** Opening EXCERPTED DATA block **

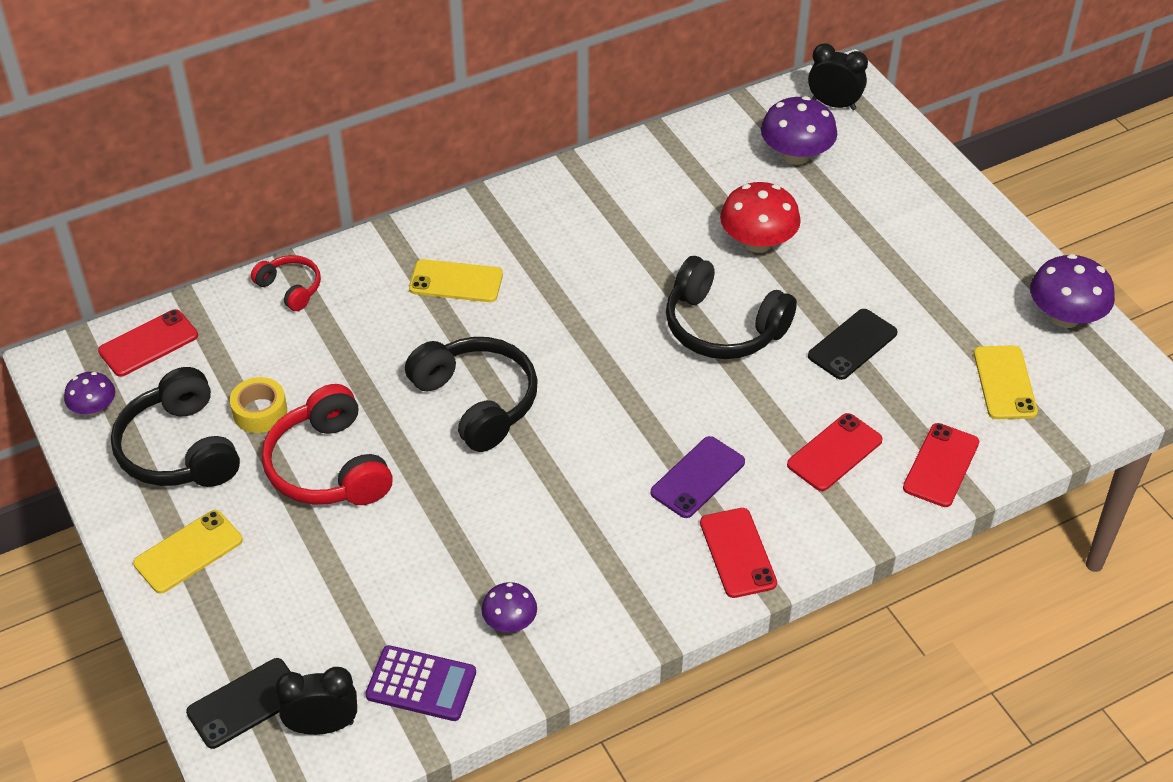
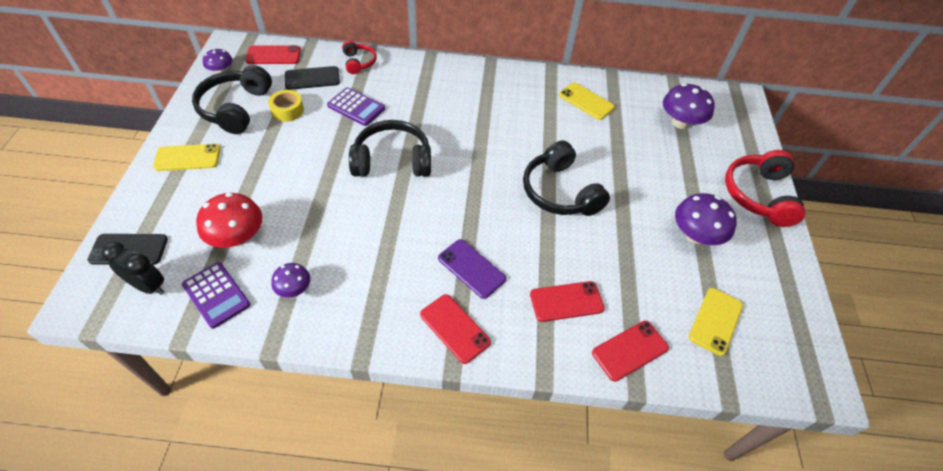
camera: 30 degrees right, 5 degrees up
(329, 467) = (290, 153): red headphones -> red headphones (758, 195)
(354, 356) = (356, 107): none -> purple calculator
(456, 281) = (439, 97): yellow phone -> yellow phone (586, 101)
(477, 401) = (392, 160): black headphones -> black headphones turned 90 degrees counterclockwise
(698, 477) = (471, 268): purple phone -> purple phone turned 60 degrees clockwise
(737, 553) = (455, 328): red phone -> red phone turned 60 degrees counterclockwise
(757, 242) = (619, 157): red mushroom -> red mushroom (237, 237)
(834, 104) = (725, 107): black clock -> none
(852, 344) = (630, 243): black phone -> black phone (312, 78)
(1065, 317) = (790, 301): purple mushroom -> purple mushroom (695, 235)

** Closing EXCERPTED DATA block **

Every line of the records that includes the word "black" should be gathered.

### TASK RESPONSE
(477, 401) = (392, 160): black headphones -> black headphones turned 90 degrees counterclockwise
(834, 104) = (725, 107): black clock -> none
(852, 344) = (630, 243): black phone -> black phone (312, 78)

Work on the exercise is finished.